» WHAT YOU ARE ASKED TO DO: Would you copy every record exactly as it stands and drop the pictures?

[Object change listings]

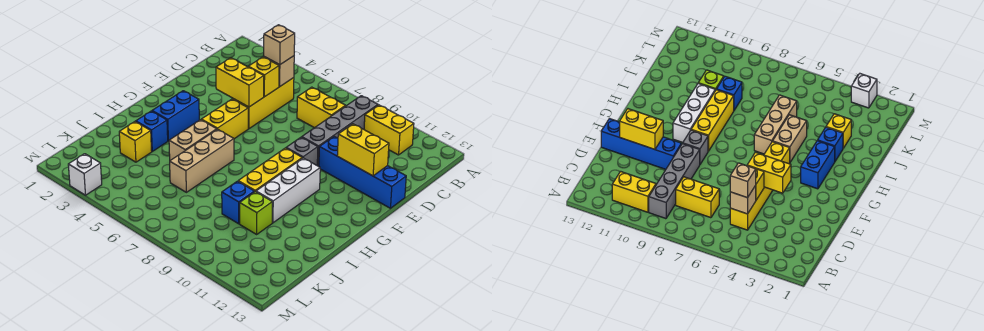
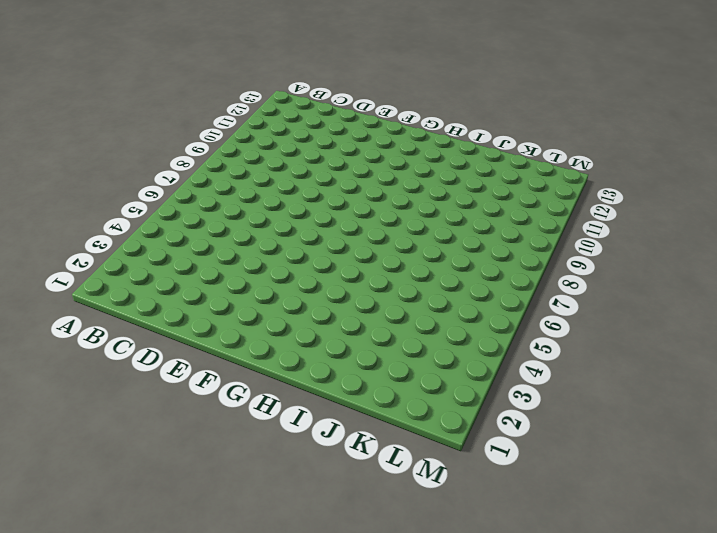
none -> grey brick B9:E9 level 1
none -> yellow brick B10:B11 level 1
none -> yellow brick C5:E5 level 1

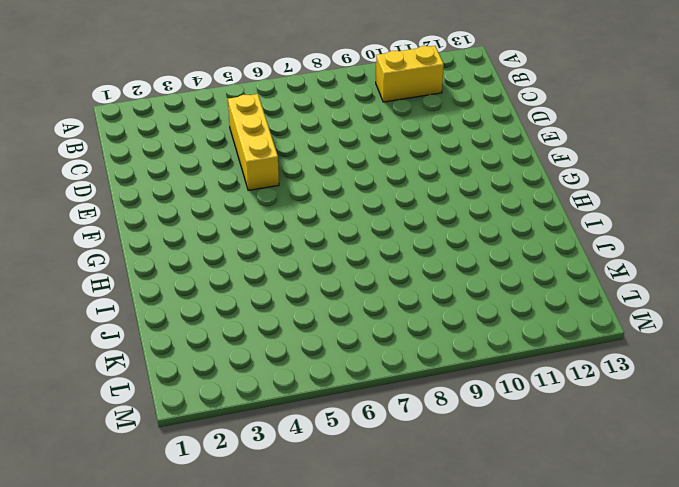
none -> grey brick B9:E9 level 1
none -> yellow brick C7:C8 level 1
none -> blue brick E10:E13 level 1

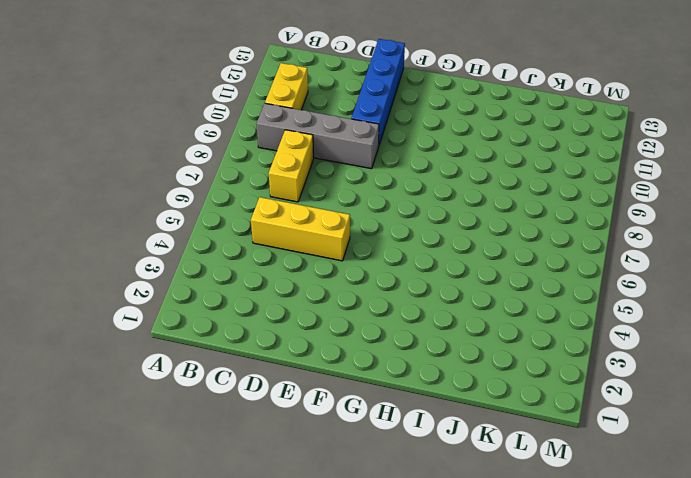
none -> yellow brick F5:G5 level 1
none -> grey brick F9 level 1
none -> blue brick G3:H3 level 1

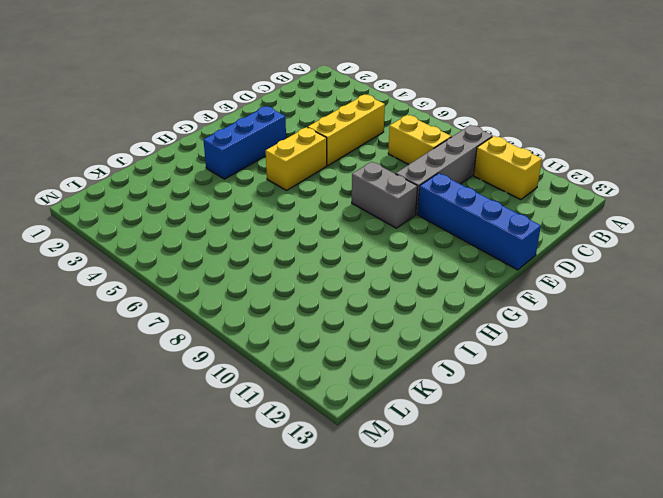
blue brick F3:H3 level 1 -> blue brick G3:H3 level 1
grey brick F8:F9 level 1 -> grey brick F9 level 1
none -> yellow brick G9:I9 level 1
none -> white brick G10:I10 level 1
none -> tan brick H5:I5 level 1

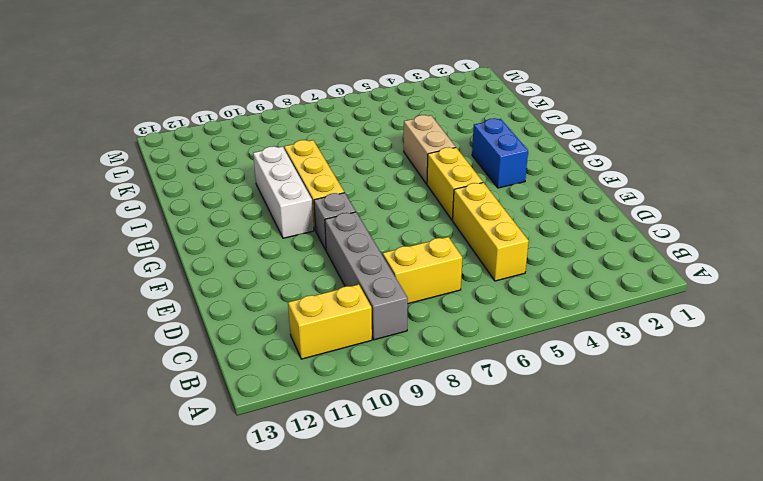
none -> blue brick E10:E13 level 1
none -> tan brick H6:J6 level 1
none -> blue brick I3 level 1

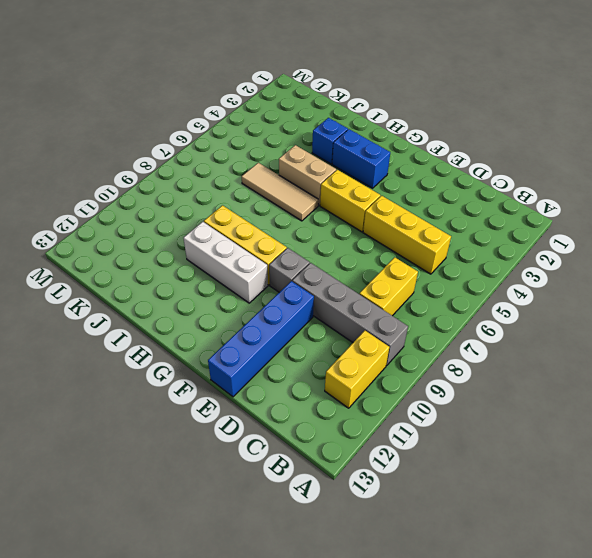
tan tile H6:J6 level 1 -> tan brick H6:J6 level 1
none -> yellow brick J3 level 1
none -> blue brick J9 level 1
none -> lime brick J10 level 1

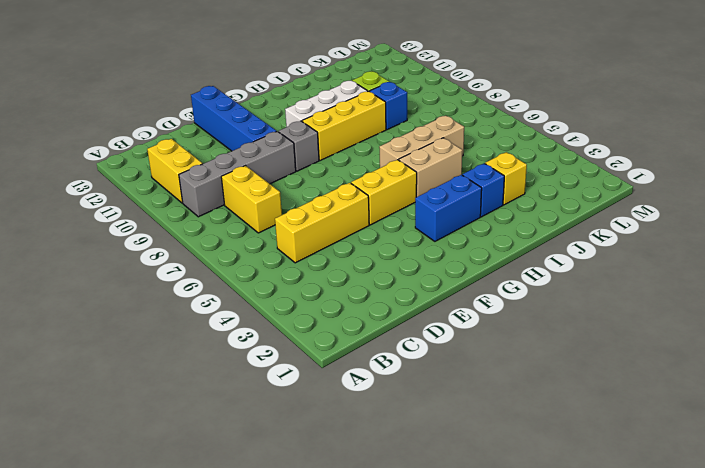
none -> white brick M3 level 1
none -> tan brick C5 level 2
none -> yellow brick D5 level 2

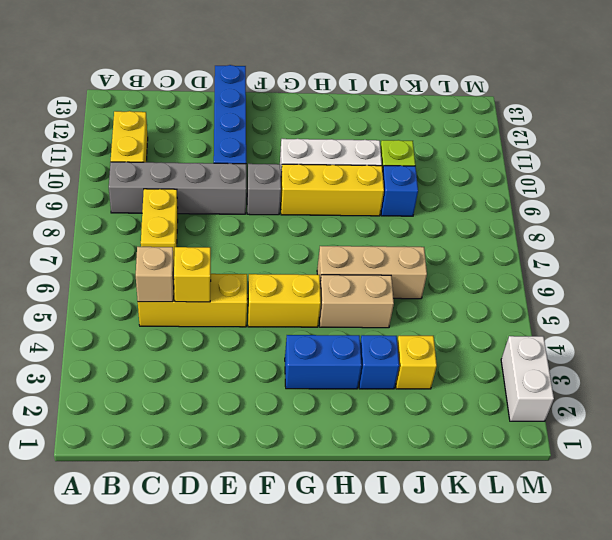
white brick M2:M3 level 1 -> white brick M3 level 1
none -> yellow brick E4:E5 level 2
none -> yellow brick E11:E12 level 2
none -> tan brick C5 level 3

» SOLUTION TO THE EXERCISE:
none -> grey brick B9:E9 level 1
none -> yellow brick B10:B11 level 1
none -> yellow brick C5:E5 level 1

none -> grey brick B9:E9 level 1
none -> yellow brick C7:C8 level 1
none -> blue brick E10:E13 level 1

none -> yellow brick F5:G5 level 1
none -> grey brick F9 level 1
none -> blue brick G3:H3 level 1

blue brick F3:H3 level 1 -> blue brick G3:H3 level 1
grey brick F8:F9 level 1 -> grey brick F9 level 1
none -> yellow brick G9:I9 level 1
none -> white brick G10:I10 level 1
none -> tan brick H5:I5 level 1

none -> blue brick E10:E13 level 1
none -> tan brick H6:J6 level 1
none -> blue brick I3 level 1

tan tile H6:J6 level 1 -> tan brick H6:J6 level 1
none -> yellow brick J3 level 1
none -> blue brick J9 level 1
none -> lime brick J10 level 1

none -> white brick M3 level 1
none -> tan brick C5 level 2
none -> yellow brick D5 level 2

white brick M2:M3 level 1 -> white brick M3 level 1
none -> yellow brick E4:E5 level 2
none -> yellow brick E11:E12 level 2
none -> tan brick C5 level 3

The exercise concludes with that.